### WHAT YOU ARE ASKED TO DO
Whenever the string "pink" turns up in a line of the data below, copy that line.

#### DATASET EXCERPT

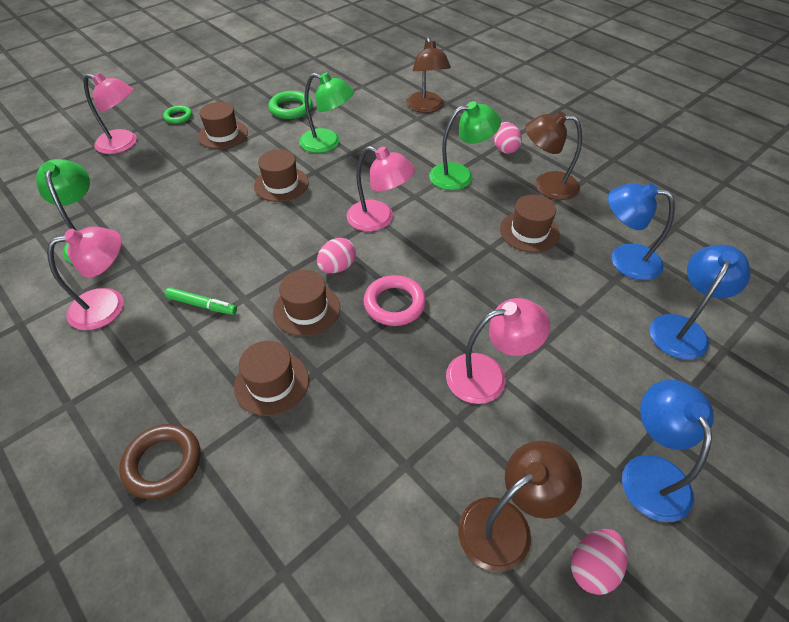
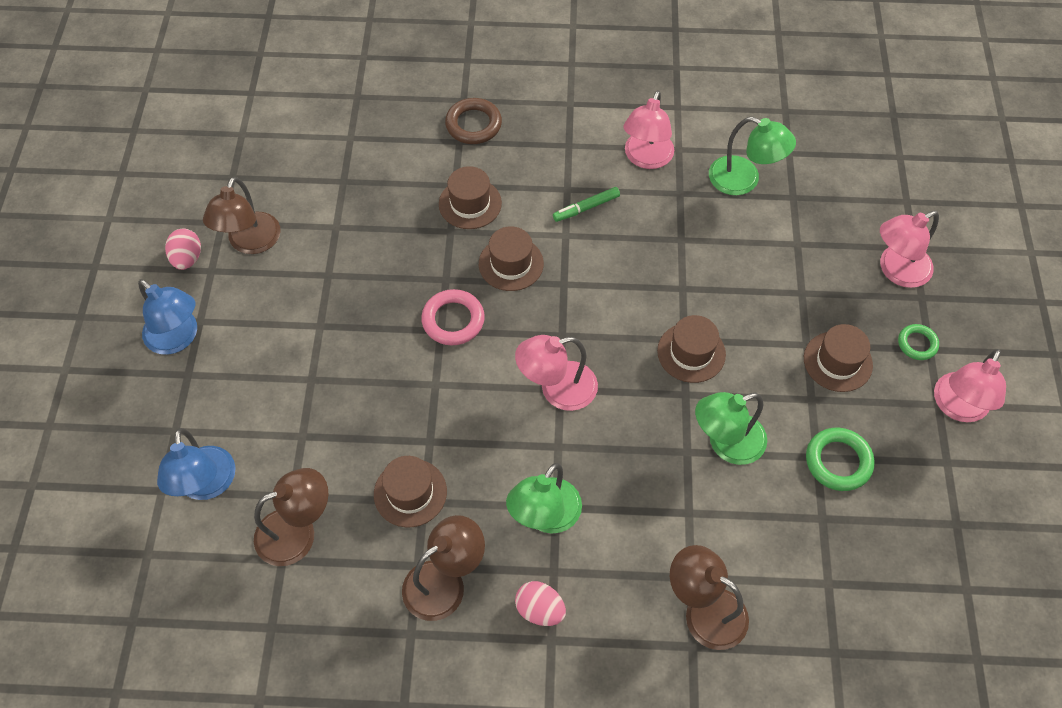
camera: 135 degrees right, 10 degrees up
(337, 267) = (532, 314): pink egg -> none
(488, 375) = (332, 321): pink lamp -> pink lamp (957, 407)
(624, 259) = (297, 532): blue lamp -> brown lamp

########

### FINISHED TASK
(337, 267) = (532, 314): pink egg -> none
(488, 375) = (332, 321): pink lamp -> pink lamp (957, 407)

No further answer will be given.